Segment Start: SUPPLIED RECORDS
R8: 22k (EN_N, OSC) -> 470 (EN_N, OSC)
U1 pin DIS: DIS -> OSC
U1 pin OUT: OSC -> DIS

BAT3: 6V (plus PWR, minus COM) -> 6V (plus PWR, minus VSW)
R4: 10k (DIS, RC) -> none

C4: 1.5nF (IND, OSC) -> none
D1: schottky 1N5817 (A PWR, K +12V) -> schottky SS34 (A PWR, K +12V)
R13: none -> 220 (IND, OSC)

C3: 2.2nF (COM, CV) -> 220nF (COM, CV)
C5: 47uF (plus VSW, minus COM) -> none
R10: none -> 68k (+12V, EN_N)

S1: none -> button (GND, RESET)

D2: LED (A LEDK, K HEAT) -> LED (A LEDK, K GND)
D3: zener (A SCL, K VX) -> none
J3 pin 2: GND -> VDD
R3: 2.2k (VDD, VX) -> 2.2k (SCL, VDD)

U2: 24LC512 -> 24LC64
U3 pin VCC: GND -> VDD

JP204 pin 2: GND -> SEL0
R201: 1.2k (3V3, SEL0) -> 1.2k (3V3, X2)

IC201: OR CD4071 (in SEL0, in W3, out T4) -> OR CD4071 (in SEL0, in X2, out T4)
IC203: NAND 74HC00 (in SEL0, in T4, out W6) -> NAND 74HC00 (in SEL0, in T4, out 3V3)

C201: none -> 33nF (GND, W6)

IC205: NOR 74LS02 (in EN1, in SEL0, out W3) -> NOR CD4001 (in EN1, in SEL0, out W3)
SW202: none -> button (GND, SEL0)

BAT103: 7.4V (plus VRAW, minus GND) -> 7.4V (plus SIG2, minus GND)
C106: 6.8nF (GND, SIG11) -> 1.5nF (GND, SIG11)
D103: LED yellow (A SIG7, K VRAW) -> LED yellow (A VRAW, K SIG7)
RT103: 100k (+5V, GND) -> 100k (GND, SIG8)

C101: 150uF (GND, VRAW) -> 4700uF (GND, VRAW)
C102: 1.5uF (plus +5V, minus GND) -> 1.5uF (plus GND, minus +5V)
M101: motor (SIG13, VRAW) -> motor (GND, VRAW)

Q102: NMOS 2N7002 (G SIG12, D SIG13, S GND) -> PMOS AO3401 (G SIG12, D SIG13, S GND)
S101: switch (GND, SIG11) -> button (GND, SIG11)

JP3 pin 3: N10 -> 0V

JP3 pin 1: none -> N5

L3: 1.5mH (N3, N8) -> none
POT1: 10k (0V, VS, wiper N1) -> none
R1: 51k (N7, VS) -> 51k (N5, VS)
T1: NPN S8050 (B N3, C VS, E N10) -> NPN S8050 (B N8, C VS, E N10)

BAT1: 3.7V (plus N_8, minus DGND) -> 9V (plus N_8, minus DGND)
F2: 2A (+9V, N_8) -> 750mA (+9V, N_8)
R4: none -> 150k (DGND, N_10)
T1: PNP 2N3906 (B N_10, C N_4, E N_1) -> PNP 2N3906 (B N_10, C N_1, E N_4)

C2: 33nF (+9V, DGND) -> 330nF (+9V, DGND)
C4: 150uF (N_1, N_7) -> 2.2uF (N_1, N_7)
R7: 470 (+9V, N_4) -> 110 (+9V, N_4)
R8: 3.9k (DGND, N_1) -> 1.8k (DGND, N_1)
Segment End: SUPPLIED RECORDS
WHAT NEEDS TO BE DONE: Would you set down every entry again, exactly?

TASK RESPONSE:
R8: 22k (EN_N, OSC) -> 470 (EN_N, OSC)
U1 pin DIS: DIS -> OSC
U1 pin OUT: OSC -> DIS

BAT3: 6V (plus PWR, minus COM) -> 6V (plus PWR, minus VSW)
R4: 10k (DIS, RC) -> none

C4: 1.5nF (IND, OSC) -> none
D1: schottky 1N5817 (A PWR, K +12V) -> schottky SS34 (A PWR, K +12V)
R13: none -> 220 (IND, OSC)

C3: 2.2nF (COM, CV) -> 220nF (COM, CV)
C5: 47uF (plus VSW, minus COM) -> none
R10: none -> 68k (+12V, EN_N)

S1: none -> button (GND, RESET)

D2: LED (A LEDK, K HEAT) -> LED (A LEDK, K GND)
D3: zener (A SCL, K VX) -> none
J3 pin 2: GND -> VDD
R3: 2.2k (VDD, VX) -> 2.2k (SCL, VDD)

U2: 24LC512 -> 24LC64
U3 pin VCC: GND -> VDD

JP204 pin 2: GND -> SEL0
R201: 1.2k (3V3, SEL0) -> 1.2k (3V3, X2)

IC201: OR CD4071 (in SEL0, in W3, out T4) -> OR CD4071 (in SEL0, in X2, out T4)
IC203: NAND 74HC00 (in SEL0, in T4, out W6) -> NAND 74HC00 (in SEL0, in T4, out 3V3)

C201: none -> 33nF (GND, W6)

IC205: NOR 74LS02 (in EN1, in SEL0, out W3) -> NOR CD4001 (in EN1, in SEL0, out W3)
SW202: none -> button (GND, SEL0)

BAT103: 7.4V (plus VRAW, minus GND) -> 7.4V (plus SIG2, minus GND)
C106: 6.8nF (GND, SIG11) -> 1.5nF (GND, SIG11)
D103: LED yellow (A SIG7, K VRAW) -> LED yellow (A VRAW, K SIG7)
RT103: 100k (+5V, GND) -> 100k (GND, SIG8)

C101: 150uF (GND, VRAW) -> 4700uF (GND, VRAW)
C102: 1.5uF (plus +5V, minus GND) -> 1.5uF (plus GND, minus +5V)
M101: motor (SIG13, VRAW) -> motor (GND, VRAW)

Q102: NMOS 2N7002 (G SIG12, D SIG13, S GND) -> PMOS AO3401 (G SIG12, D SIG13, S GND)
S101: switch (GND, SIG11) -> button (GND, SIG11)

JP3 pin 3: N10 -> 0V

JP3 pin 1: none -> N5

L3: 1.5mH (N3, N8) -> none
POT1: 10k (0V, VS, wiper N1) -> none
R1: 51k (N7, VS) -> 51k (N5, VS)
T1: NPN S8050 (B N3, C VS, E N10) -> NPN S8050 (B N8, C VS, E N10)

BAT1: 3.7V (plus N_8, minus DGND) -> 9V (plus N_8, minus DGND)
F2: 2A (+9V, N_8) -> 750mA (+9V, N_8)
R4: none -> 150k (DGND, N_10)
T1: PNP 2N3906 (B N_10, C N_4, E N_1) -> PNP 2N3906 (B N_10, C N_1, E N_4)

C2: 33nF (+9V, DGND) -> 330nF (+9V, DGND)
C4: 150uF (N_1, N_7) -> 2.2uF (N_1, N_7)
R7: 470 (+9V, N_4) -> 110 (+9V, N_4)
R8: 3.9k (DGND, N_1) -> 1.8k (DGND, N_1)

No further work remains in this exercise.